*** Supplied entries Section Begins ***

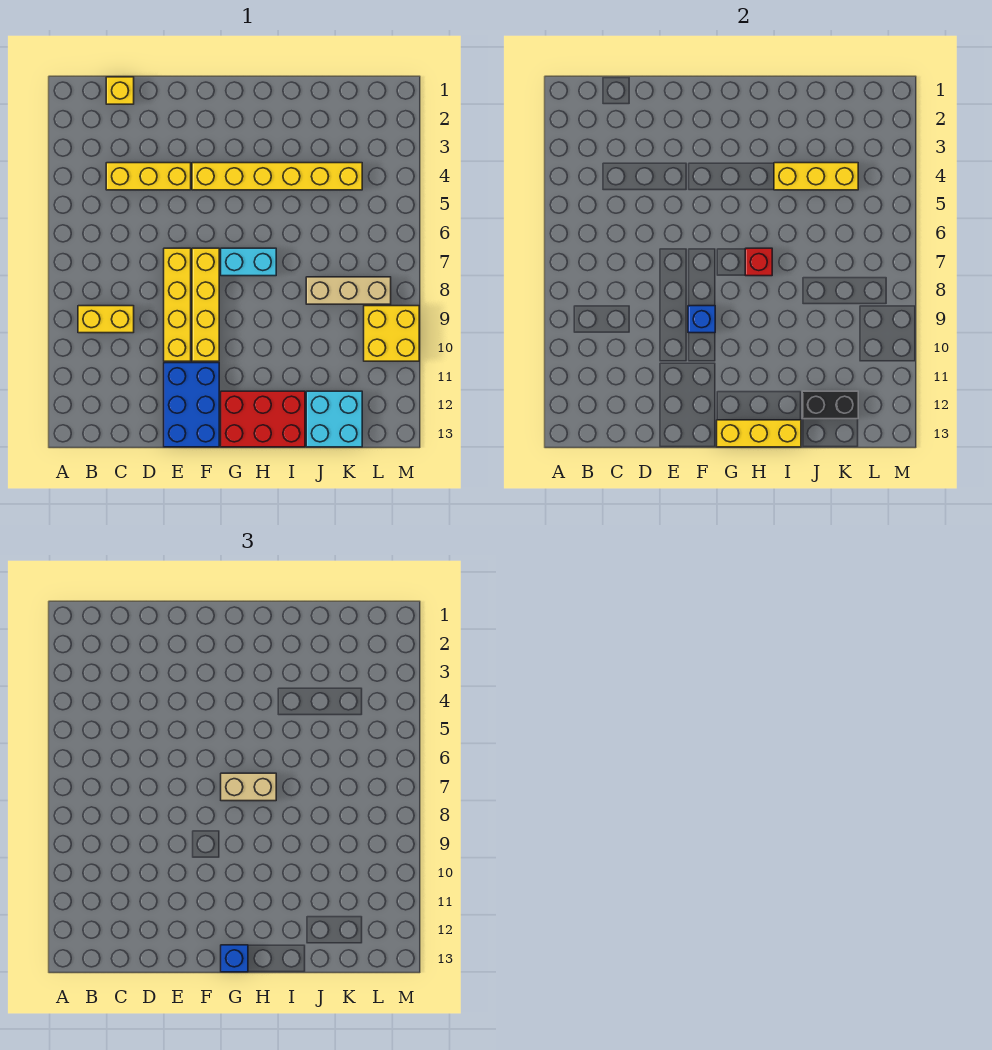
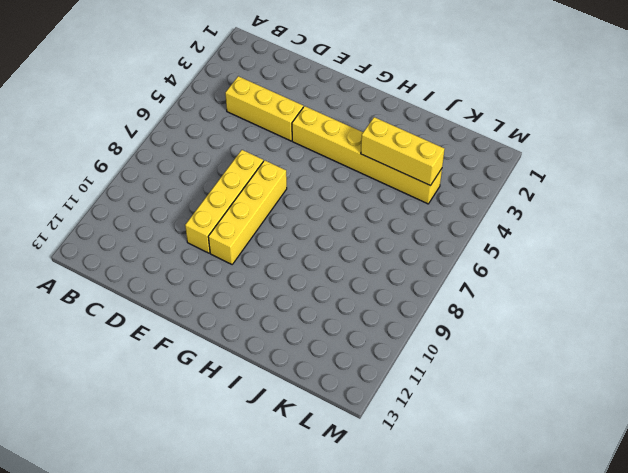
none -> yellow 1x2 brick [78,306,134,333]
none -> yellow 1x1 brick [106,77,134,104]
none -> blue 2x3 brick [164,363,219,447]

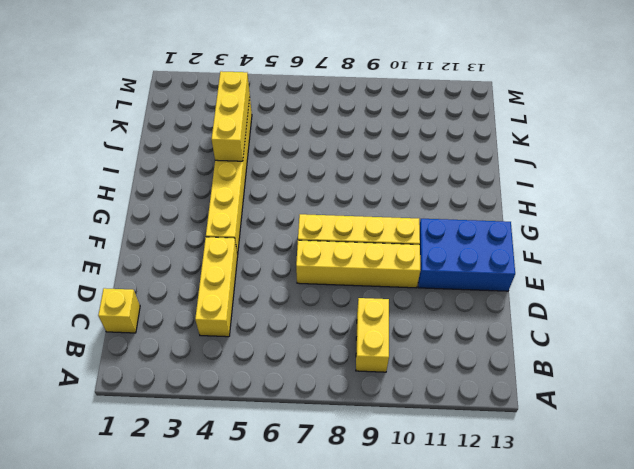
none -> cyan 1x2 brick [221,248,276,276]
none -> red 2x3 brick [221,391,305,447]
none -> tan 1x3 brick [306,277,391,304]

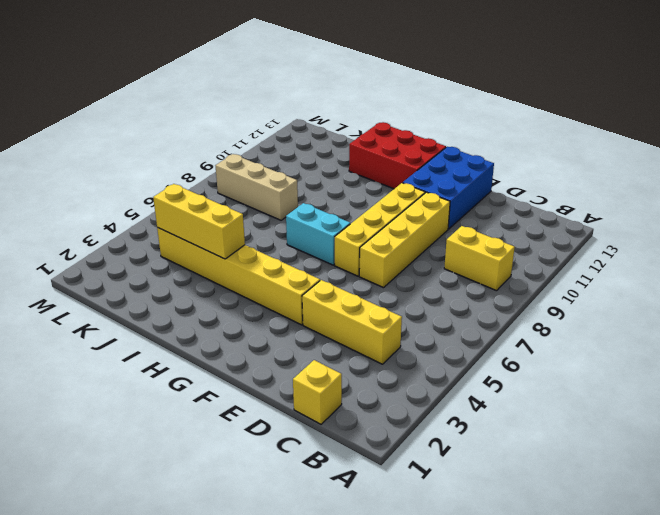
none -> cyan 2x2 brick [306,391,362,447]
none -> yellow 2x2 brick [364,306,419,361]
none -> blue 1x1 brick [688,306,715,333]

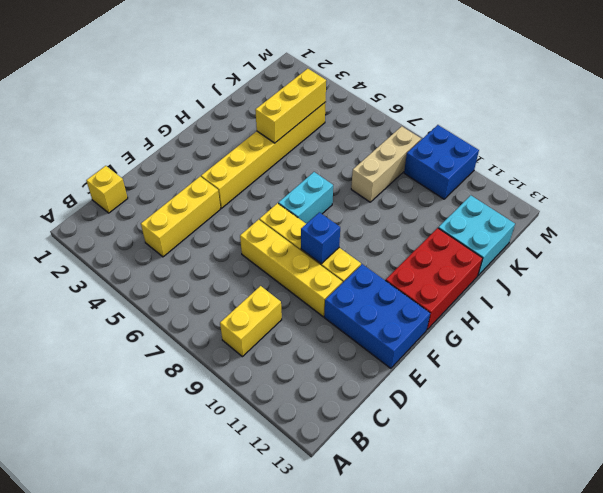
blue 2x2 brick [404,125,479,199] -> yellow 2x2 brick [364,306,419,361]
none -> yellow 1x3 brick [717,420,801,447]
none -> red 1x1 brick [745,248,772,276]
none -> black 1x2 brick [802,391,858,419]

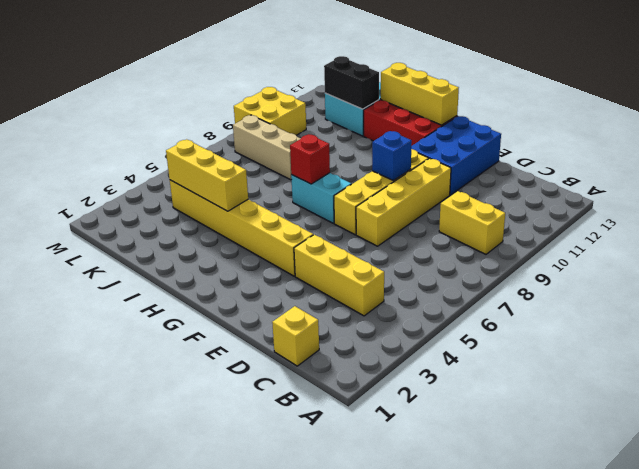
none -> tan 1x2 brick [221,773,276,801]
none -> blue 1x1 brick [221,945,248,972]

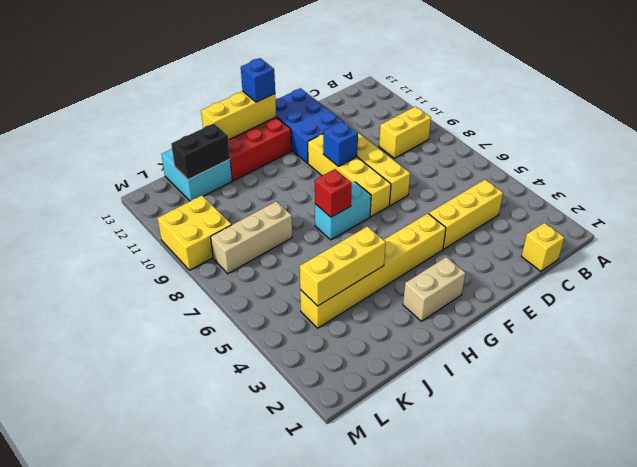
tan 1x2 brick [403,257,465,321] -> tan 1x2 brick moved to [221,773,276,801]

*** Supplied entries Section Ends ***

Exercise objective: Wherever a picture appears in the data, please drop it and retype the rest exactly.

Answer below:
none -> yellow 1x2 brick [78,306,134,333]
none -> yellow 1x1 brick [106,77,134,104]
none -> blue 2x3 brick [164,363,219,447]

none -> cyan 1x2 brick [221,248,276,276]
none -> red 2x3 brick [221,391,305,447]
none -> tan 1x3 brick [306,277,391,304]

none -> cyan 2x2 brick [306,391,362,447]
none -> yellow 2x2 brick [364,306,419,361]
none -> blue 1x1 brick [688,306,715,333]

blue 2x2 brick [404,125,479,199] -> yellow 2x2 brick [364,306,419,361]
none -> yellow 1x3 brick [717,420,801,447]
none -> red 1x1 brick [745,248,772,276]
none -> black 1x2 brick [802,391,858,419]

none -> tan 1x2 brick [221,773,276,801]
none -> blue 1x1 brick [221,945,248,972]

tan 1x2 brick [403,257,465,321] -> tan 1x2 brick moved to [221,773,276,801]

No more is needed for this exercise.